DATA TO USE Start Marker
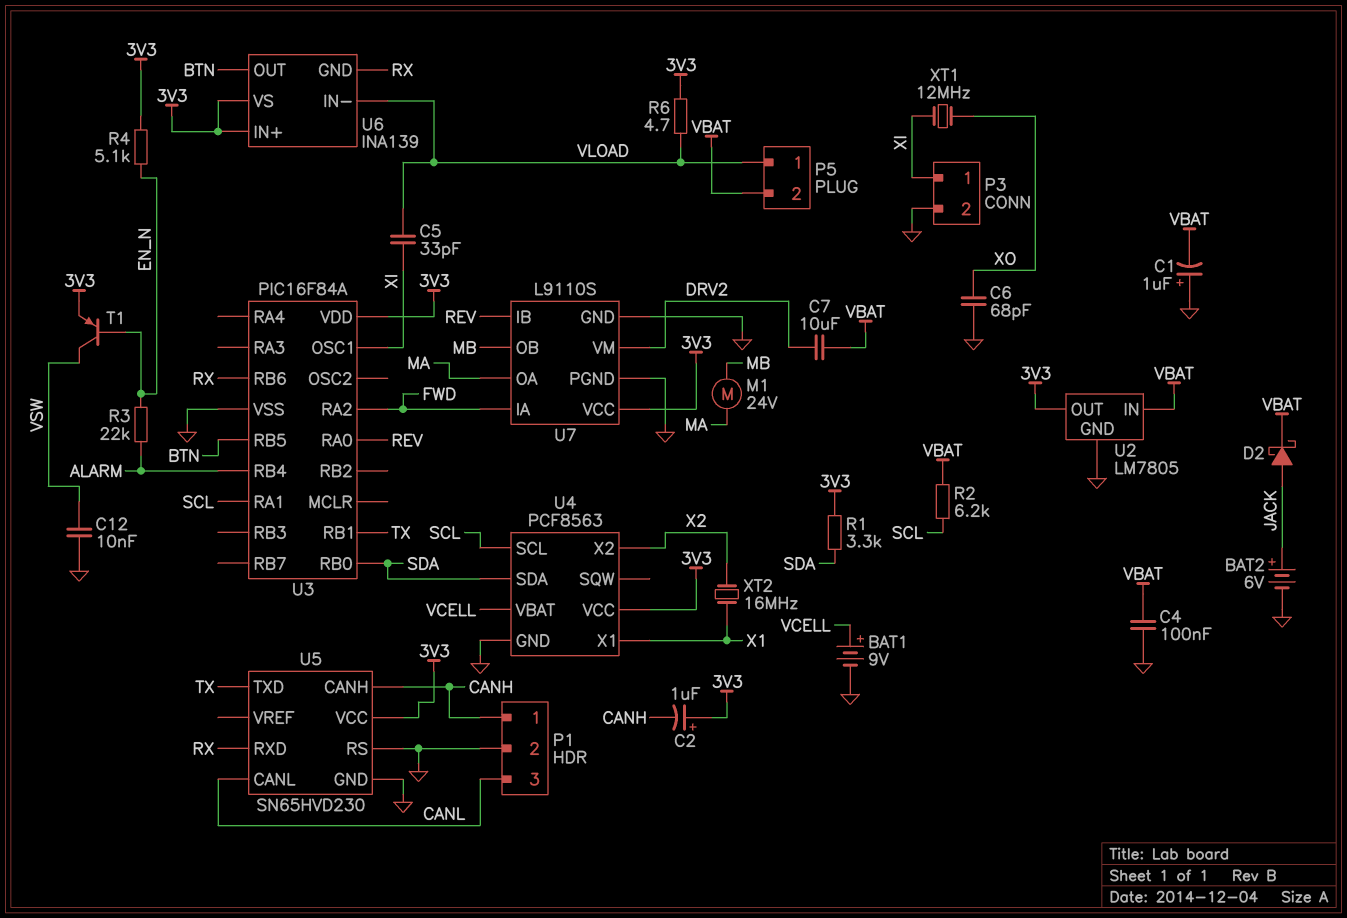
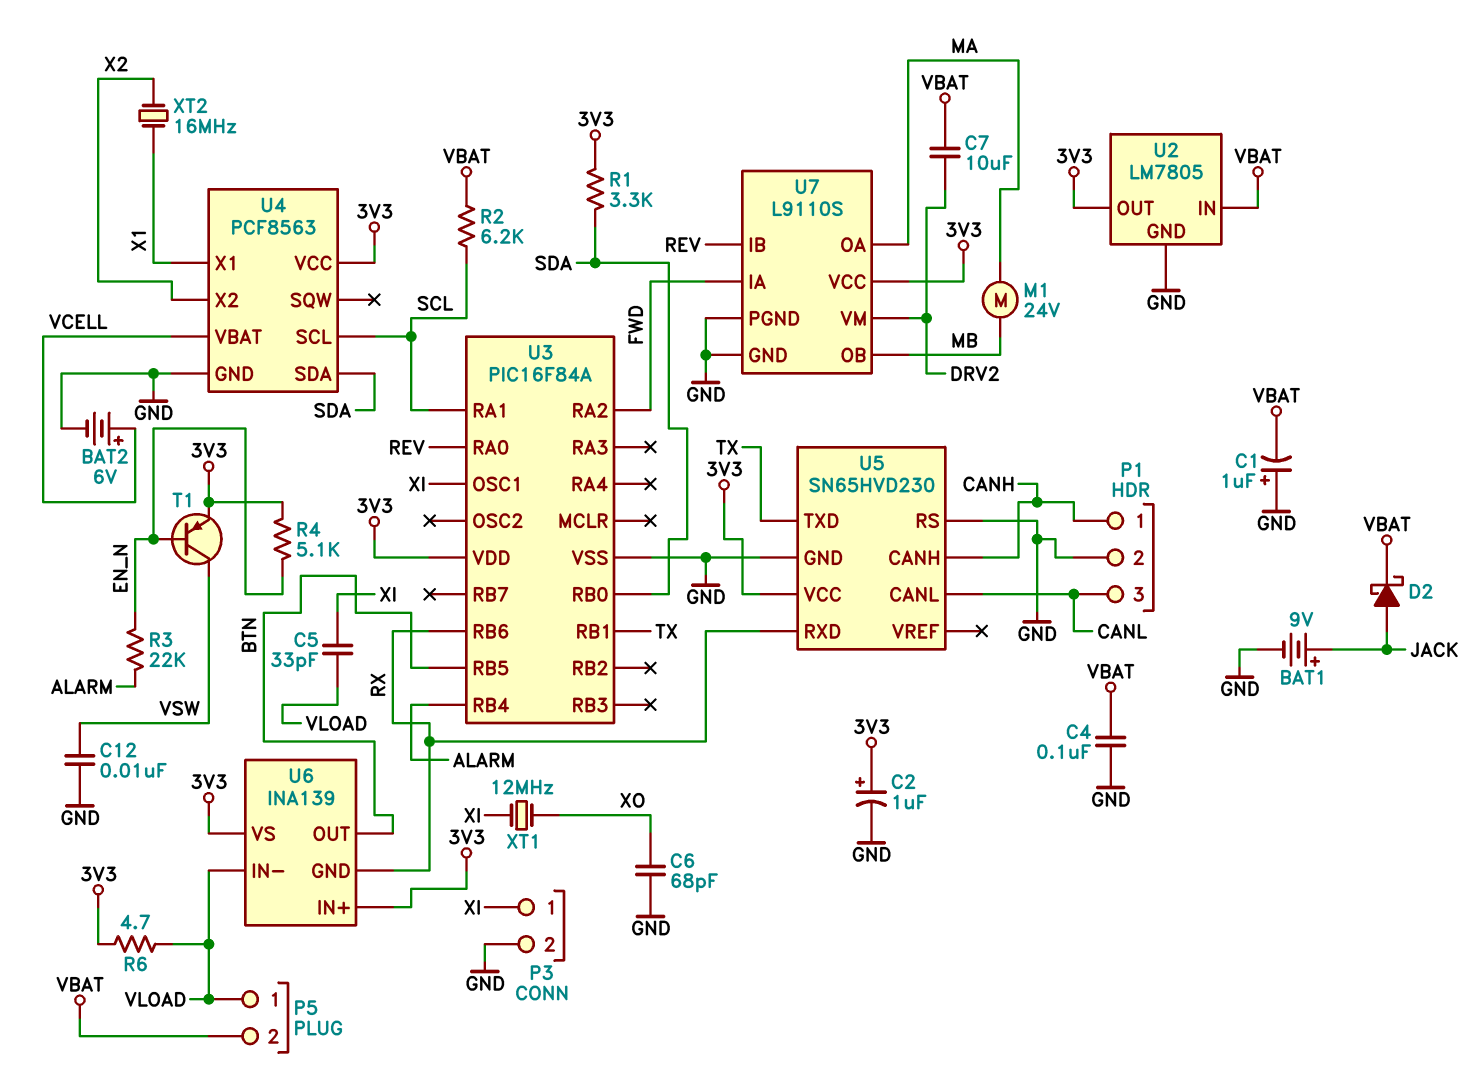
BAT1: 9V (plus VCELL, minus GND) -> 9V (plus JACK, minus GND)
BAT2: 6V (plus JACK, minus GND) -> 6V (plus VCELL, minus GND)
C2: 1uF (plus 3V3, minus CANH) -> 1uF (plus 3V3, minus GND)

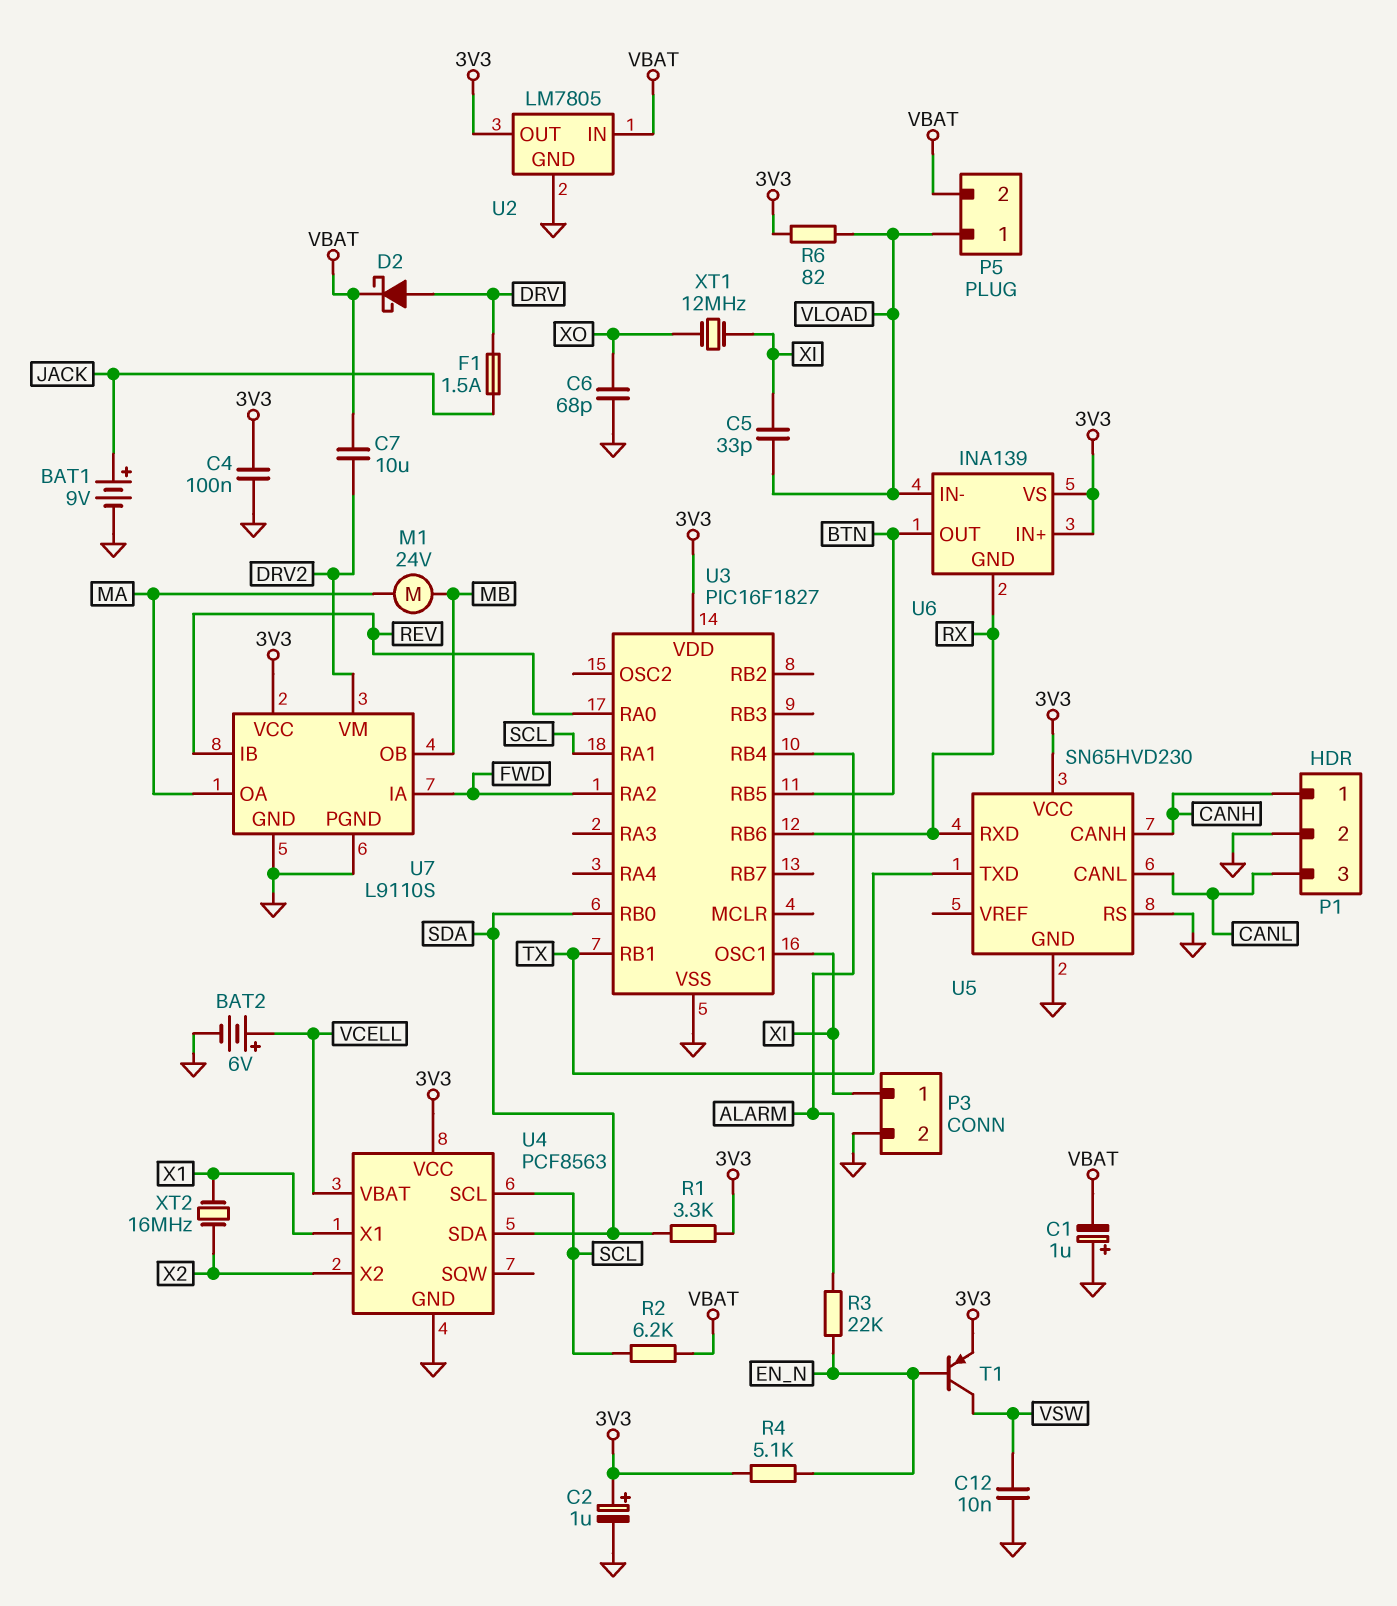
C4: 100nF (GND, VBAT) -> 100nF (3V3, GND)
D2: schottky (A JACK, K VBAT) -> schottky (A DRV, K VBAT)
F1: none -> 1.5A (DRV, JACK)
R6: 4.7 (3V3, VLOAD) -> 82 (3V3, VLOAD)
U3: PIC16F84A -> PIC16F1827

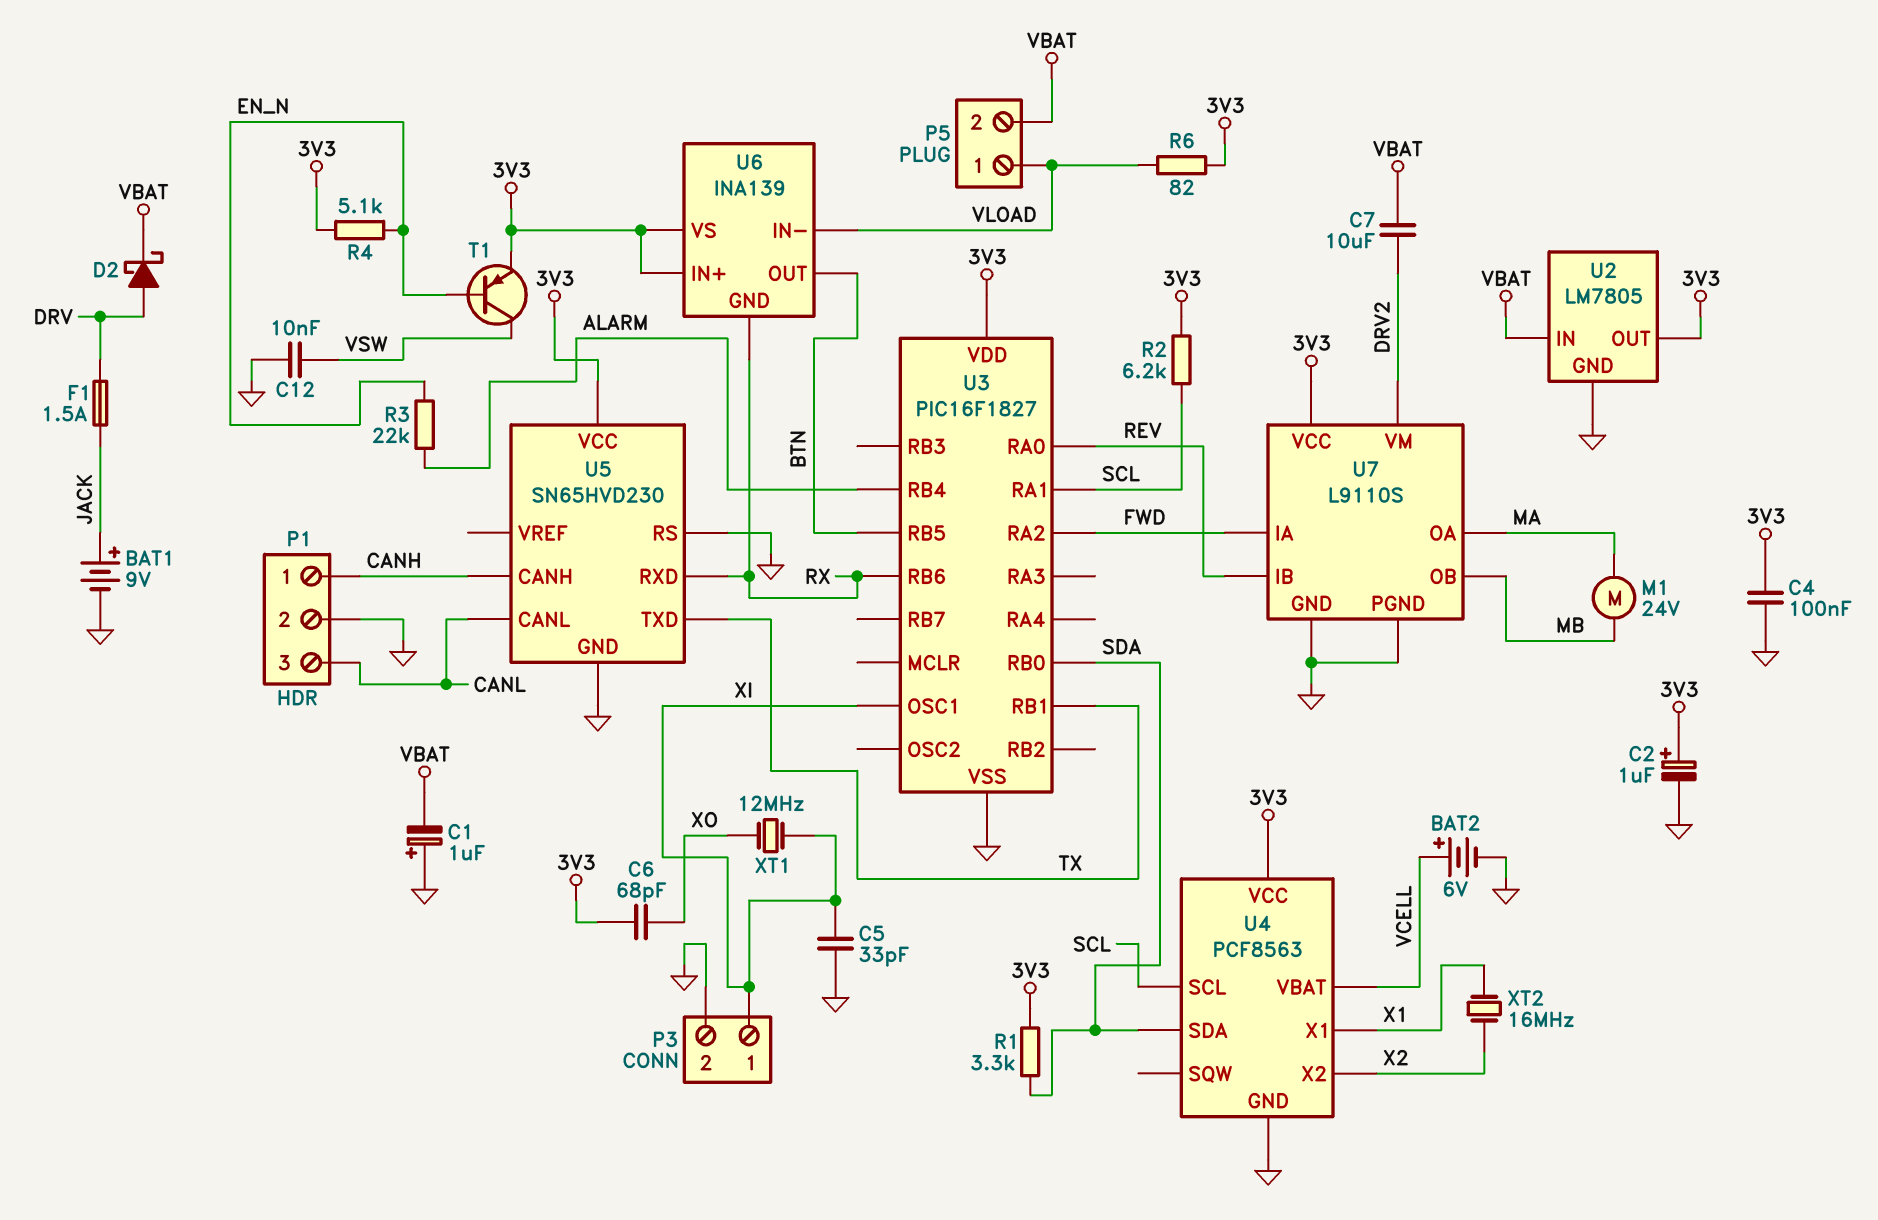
C5: 33pF (VLOAD, XI) -> 33pF (GND, XI)
C6: 68pF (GND, XO) -> 68pF (3V3, XO)
R2: 6.2k (SCL, VBAT) -> 6.2k (3V3, SCL)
DATA TO USE End Marker
## [WORK INSTRUCTIONS]
Extract, word for word, every line from the one holding "D2: schottky (A" through the closing line of the data above. Do not include any pictures.

## [SOLVED PROBLEM]
D2: schottky (A JACK, K VBAT) -> schottky (A DRV, K VBAT)
F1: none -> 1.5A (DRV, JACK)
R6: 4.7 (3V3, VLOAD) -> 82 (3V3, VLOAD)
U3: PIC16F84A -> PIC16F1827

C5: 33pF (VLOAD, XI) -> 33pF (GND, XI)
C6: 68pF (GND, XO) -> 68pF (3V3, XO)
R2: 6.2k (SCL, VBAT) -> 6.2k (3V3, SCL)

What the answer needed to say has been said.